The reply must consist of one number: how many lines of the data include the word "yellow".

# Colored object listings:
----------------------------------------
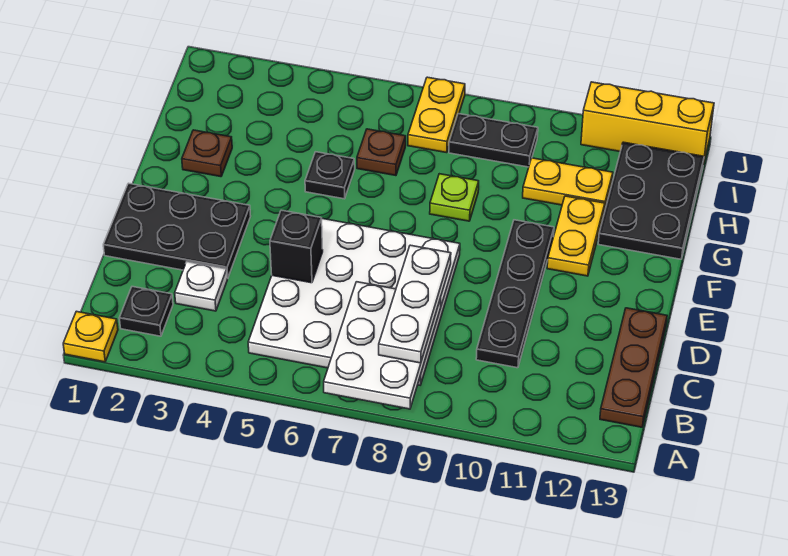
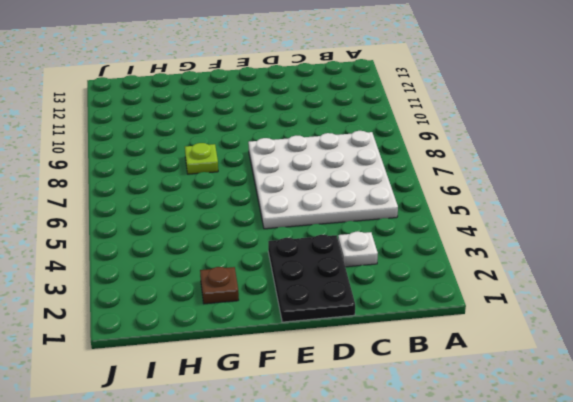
none -> yellow plate A1 level 1
none -> black plate B2 level 1
none -> brown plate B13:D13 level 1

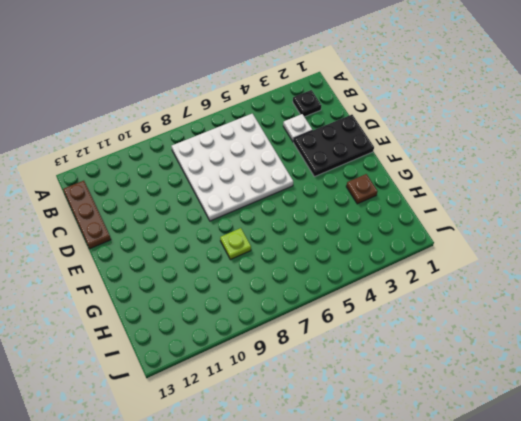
none -> yellow plate A1 level 1
none -> black plate C10:F10 level 1
none -> yellow plate F11:G11 level 1

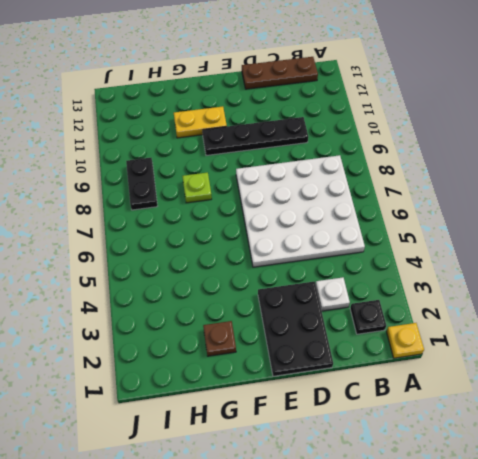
none -> black plate G5 level 1
none -> black plate G12:I13 level 1
none -> brown plate H6 level 1

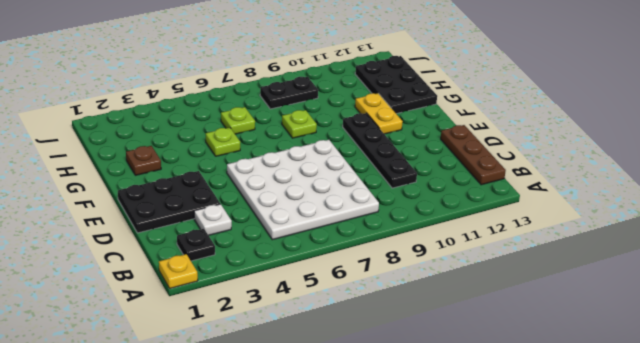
lime plate G5 level 1 -> black plate G5 level 1
lime plate H6 level 1 -> brown plate H6 level 1
none -> yellow plate H10:H11 level 1
none -> yellow plate I7:J7 level 1
none -> yellow brick J11:J13 level 1

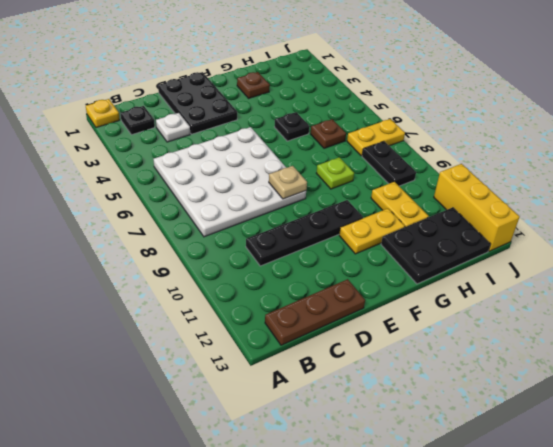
tan plate E8 level 2 -> none
none -> white plate A7:C8 level 2
none -> black brick D5 level 2
none -> white plate B8:D8 level 3

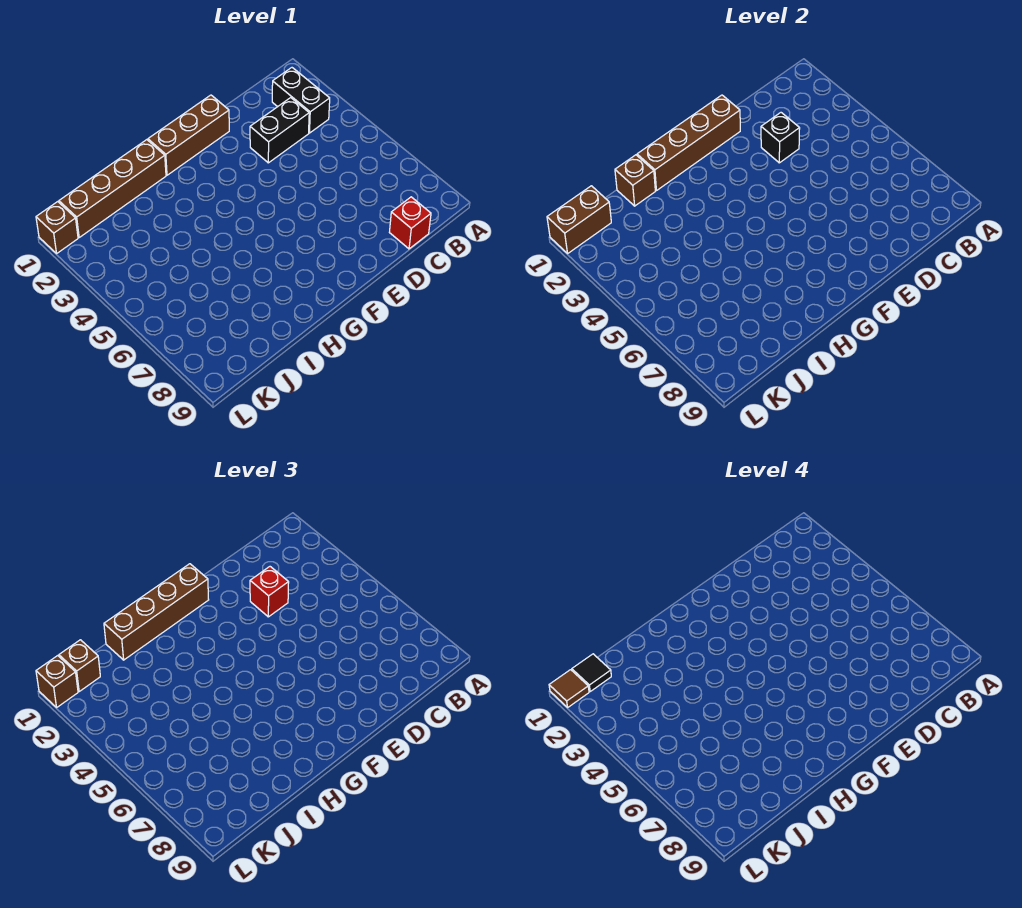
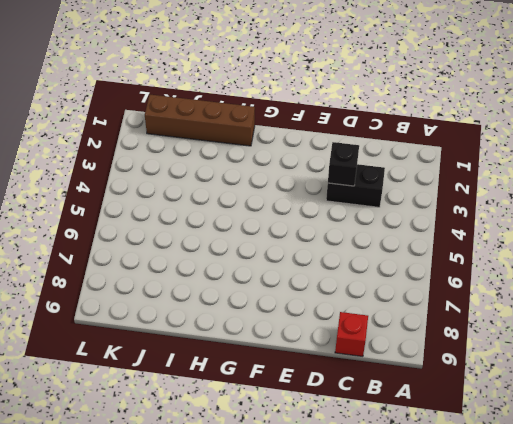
none -> black brick B2:B3 level 1
none -> brown brick E1:G1 level 1
none -> brown brick L1 level 1

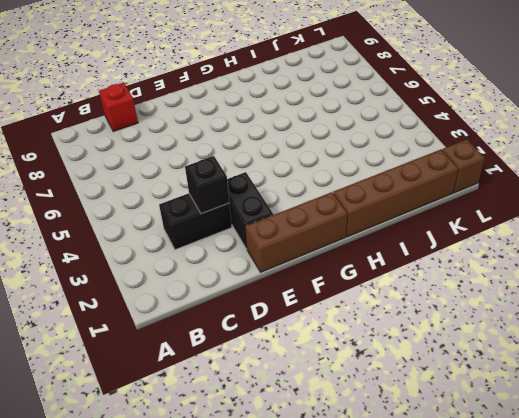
black brick E2:E3 level 1 -> black brick B2:B3 level 1
none -> brown brick E1:H1 level 2
none -> brown brick I1 level 2
none -> brown brick K1:L1 level 2

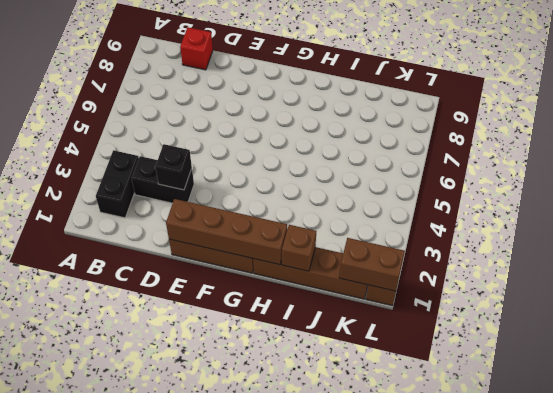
none -> red brick D3 level 3
none -> brown brick F1:I1 level 3
none -> brown brick K1 level 3

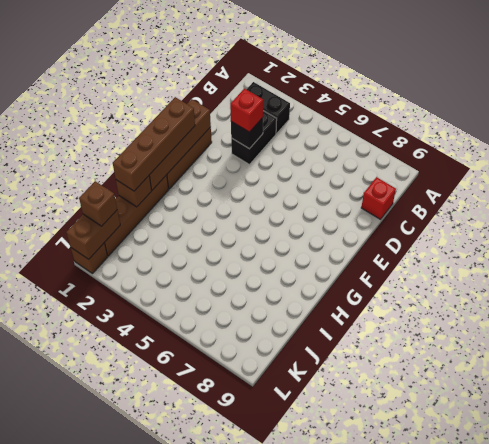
none -> brown brick L1 level 3
none -> black tile K1 level 4
none -> brown tile L1 level 4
----------------------------------------
# ANSWER TO THE PROBLEM:
6